> [DESCRIPTION OF THE TASK]:
Every line from the one containing "SW3: button (GND, n16) -> switch (GND, n16)" through the end of the listing below goes in the output, exactly and without pictures.

> [SUPPLIED DATA]:
================

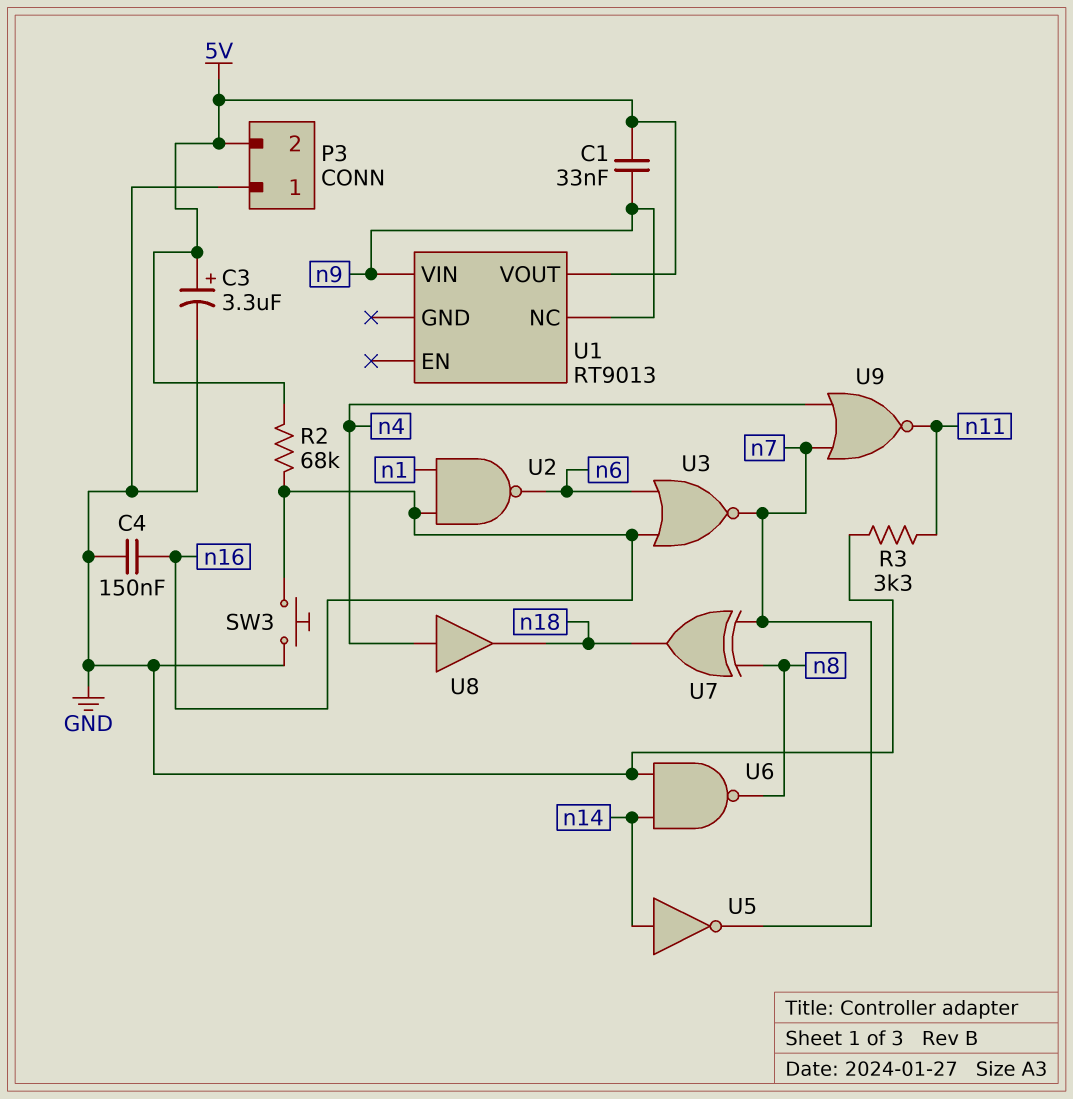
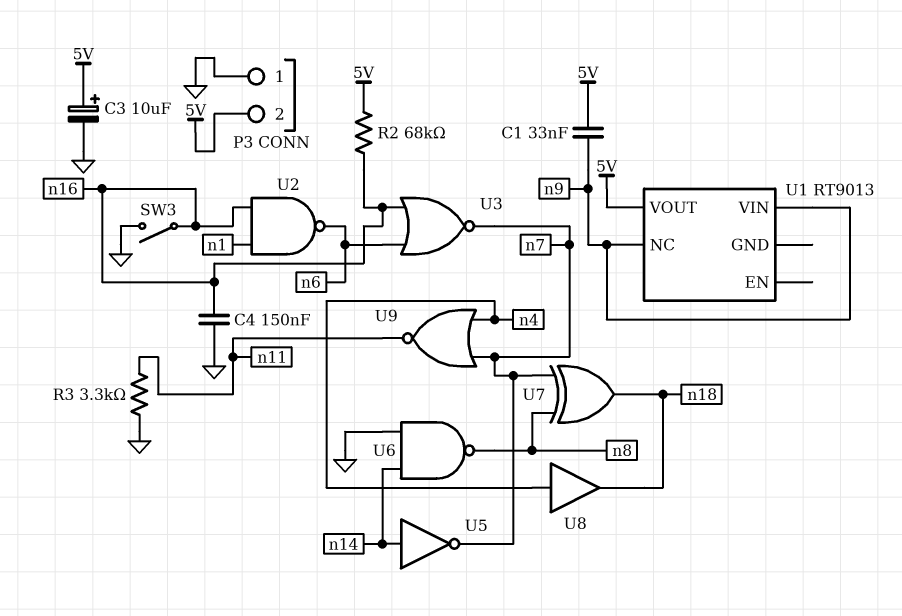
C3: 3.3uF (plus 5V, minus GND) -> 10uF (plus 5V, minus GND)
SW3: button (GND, n16) -> switch (GND, n16)

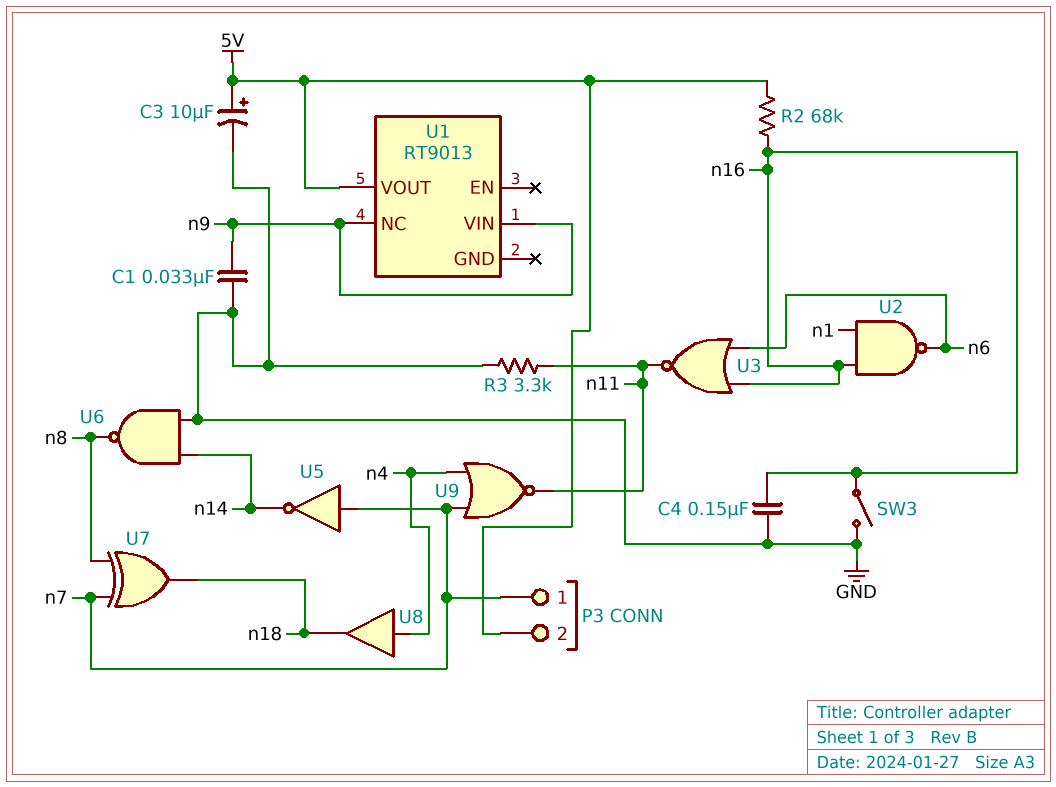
C1: 33nF (5V, n9) -> 33nF (GND, n9)
P3 pin 1: GND -> n7
U3: NOR (in n6, in n16, out n7) -> NOR (in n6, in n16, out n11)
U5: NOT (in n14, out n7) -> NOT (in n7, out n14)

================

> [THE ANSWER]:
SW3: button (GND, n16) -> switch (GND, n16)

C1: 33nF (5V, n9) -> 33nF (GND, n9)
P3 pin 1: GND -> n7
U3: NOR (in n6, in n16, out n7) -> NOR (in n6, in n16, out n11)
U5: NOT (in n14, out n7) -> NOT (in n7, out n14)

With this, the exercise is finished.